# GIVEN INFORMATION:
----
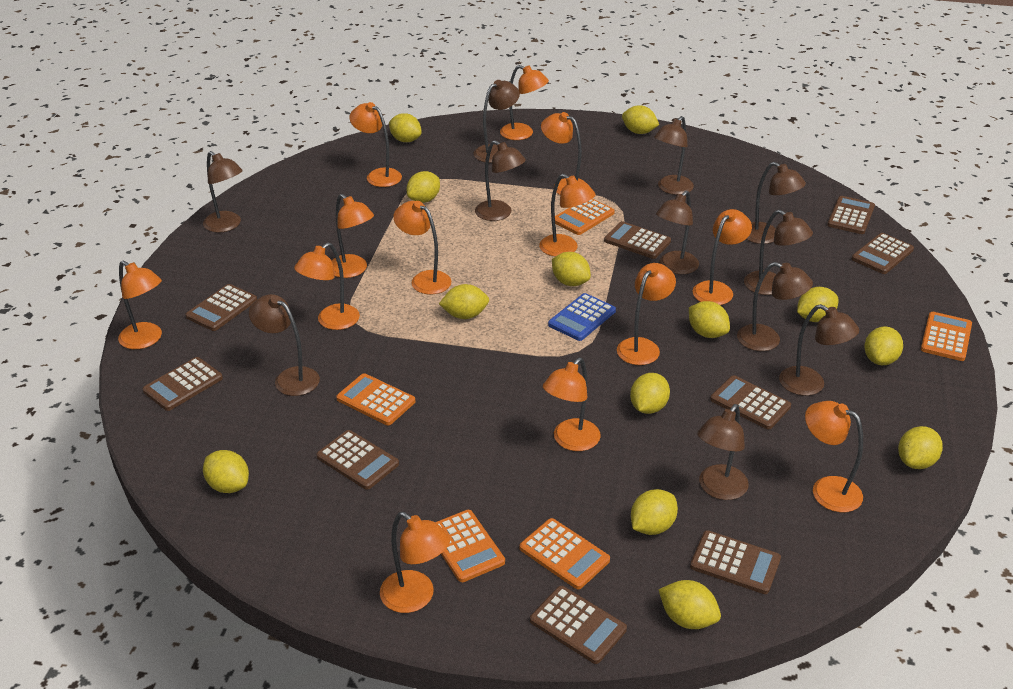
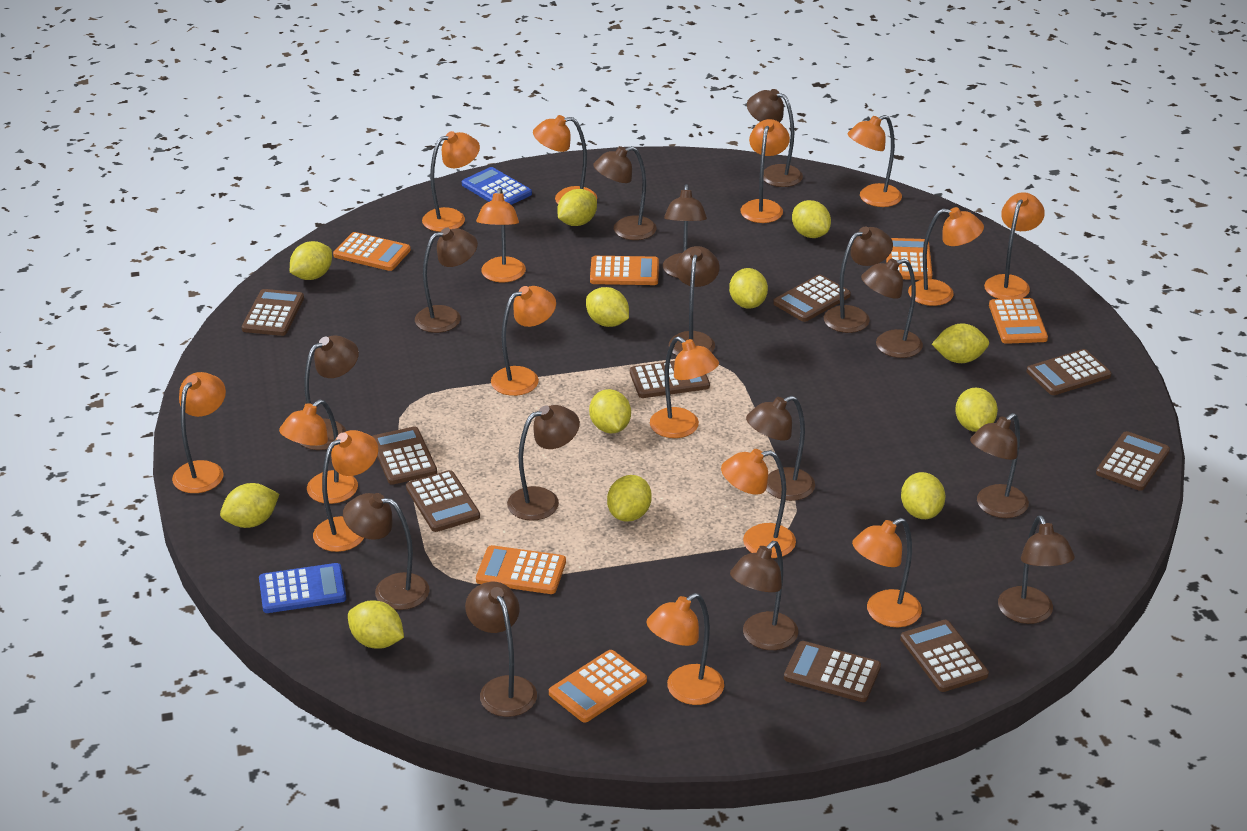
blue calculator: 1 -> 2
brown lamp: 11 -> 15
orange calculator: 5 -> 6
orange lamp: 13 -> 15
yellow lemon: 13 -> 12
----
# BRIEF:
Word for word, give back each entry from above, but skip any picture.

# ANSWER BOX:
blue calculator: 1 -> 2
brown lamp: 11 -> 15
orange calculator: 5 -> 6
orange lamp: 13 -> 15
yellow lemon: 13 -> 12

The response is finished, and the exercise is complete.